▸ WORK REQUEST: Without any pictures, print the lines below from the one that has "SW2: none -> switch (GND, RESET)" through the one that has "R5: none -> 510 (BUS_B, RX)", exactly and nothing else.

____________________

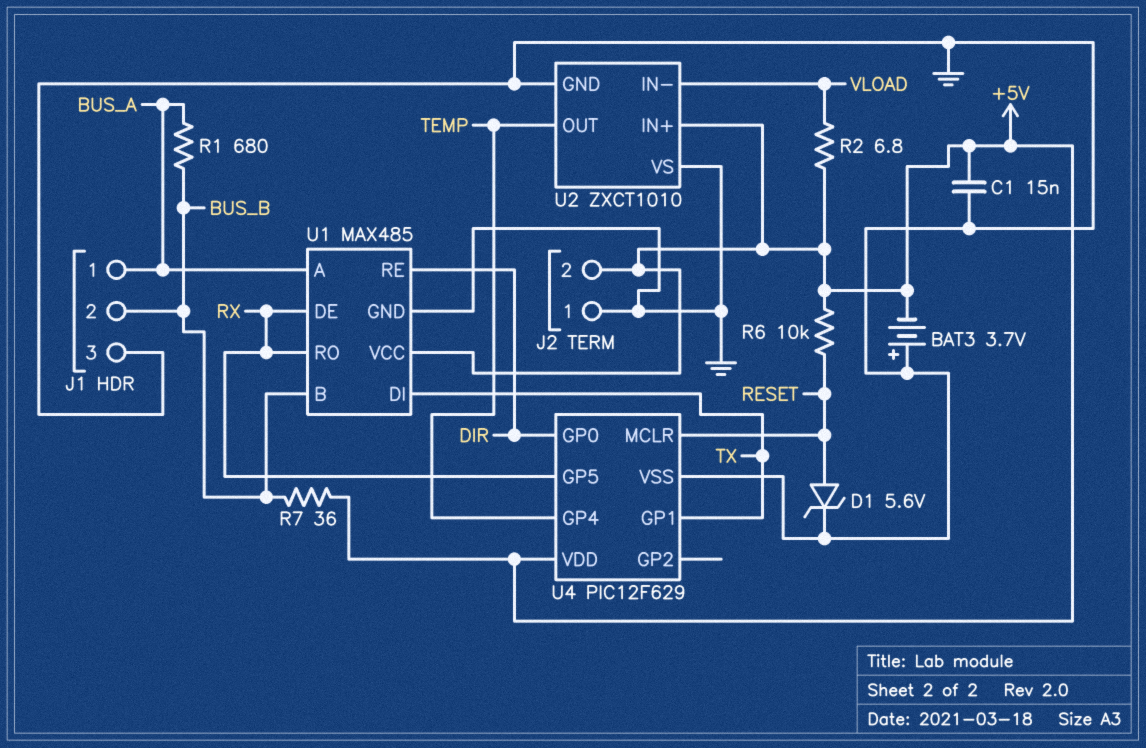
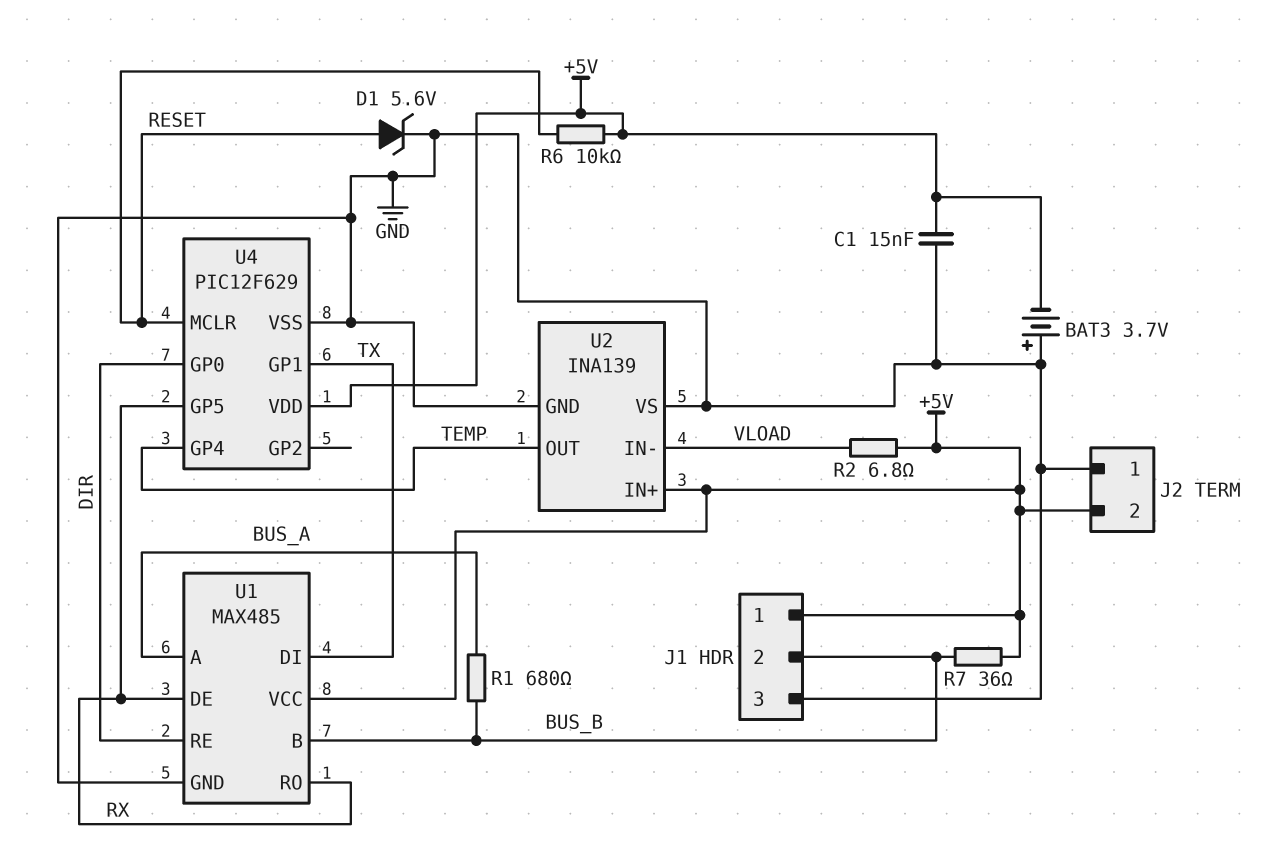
J1 pin 1: BUS_A -> +5V
U2: ZXCT1010 -> INA139

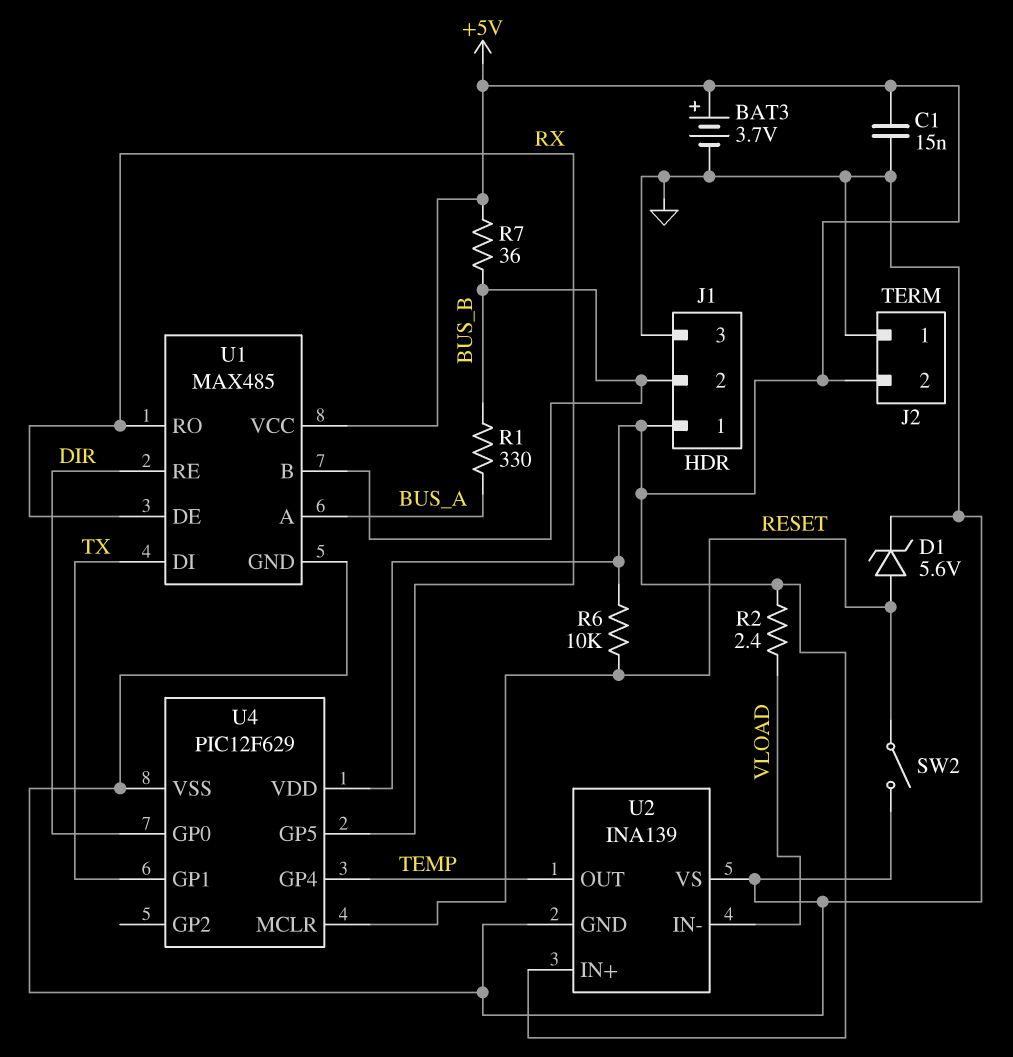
BAT3: 3.7V (plus GND, minus +5V) -> 3.7V (plus +5V, minus GND)
R1: 680 (BUS_A, BUS_B) -> 330 (BUS_A, BUS_B)
R2: 6.8 (+5V, VLOAD) -> 2.4 (+5V, VLOAD)
SW2: none -> switch (GND, RESET)

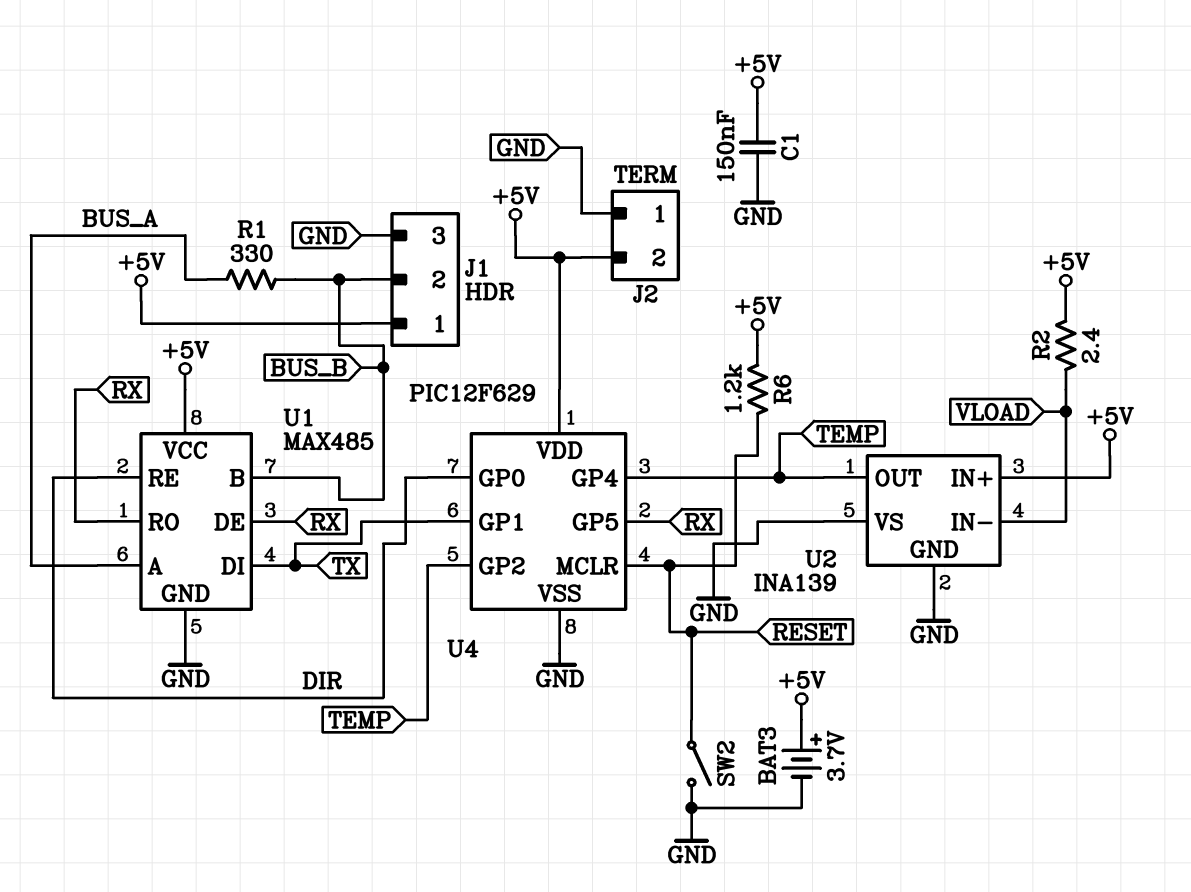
C1: 15nF (+5V, GND) -> 150nF (+5V, GND)
D1: zener 5.6V (A RESET, K GND) -> none
R6: 10k (+5V, RESET) -> 1.2k (+5V, RESET)
R7: 36 (+5V, BUS_B) -> none
U4 pin GP2: none -> TEMP

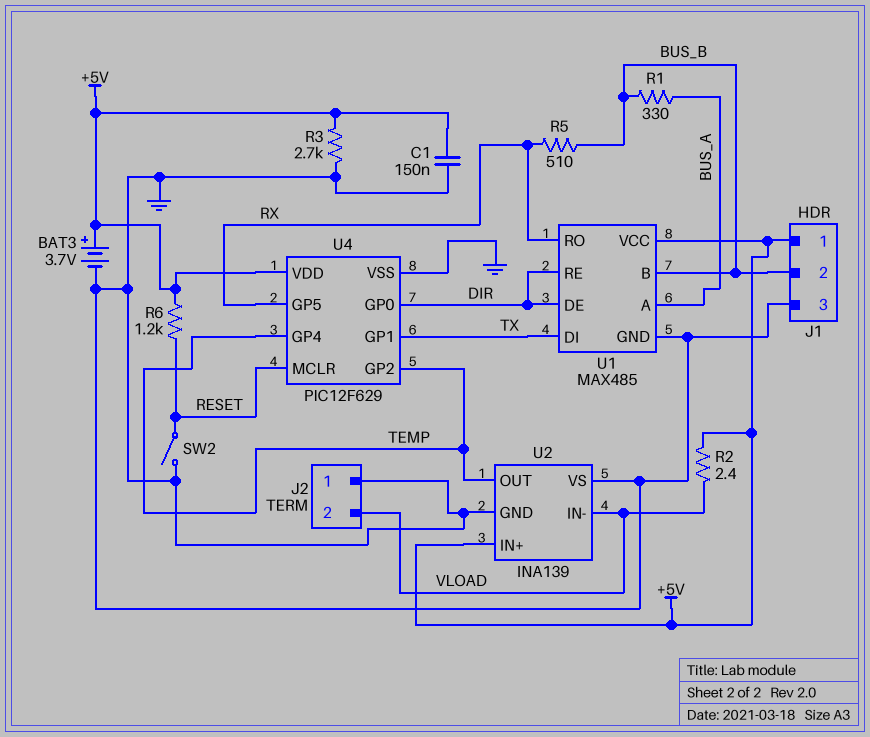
J2 pin 2: +5V -> VLOAD
R3: none -> 2.7k (+5V, GND)
R5: none -> 510 (BUS_B, RX)
U1 pin DE: RX -> DIR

____________________

▸ RESPONSE AREA:
SW2: none -> switch (GND, RESET)

C1: 15nF (+5V, GND) -> 150nF (+5V, GND)
D1: zener 5.6V (A RESET, K GND) -> none
R6: 10k (+5V, RESET) -> 1.2k (+5V, RESET)
R7: 36 (+5V, BUS_B) -> none
U4 pin GP2: none -> TEMP

J2 pin 2: +5V -> VLOAD
R3: none -> 2.7k (+5V, GND)
R5: none -> 510 (BUS_B, RX)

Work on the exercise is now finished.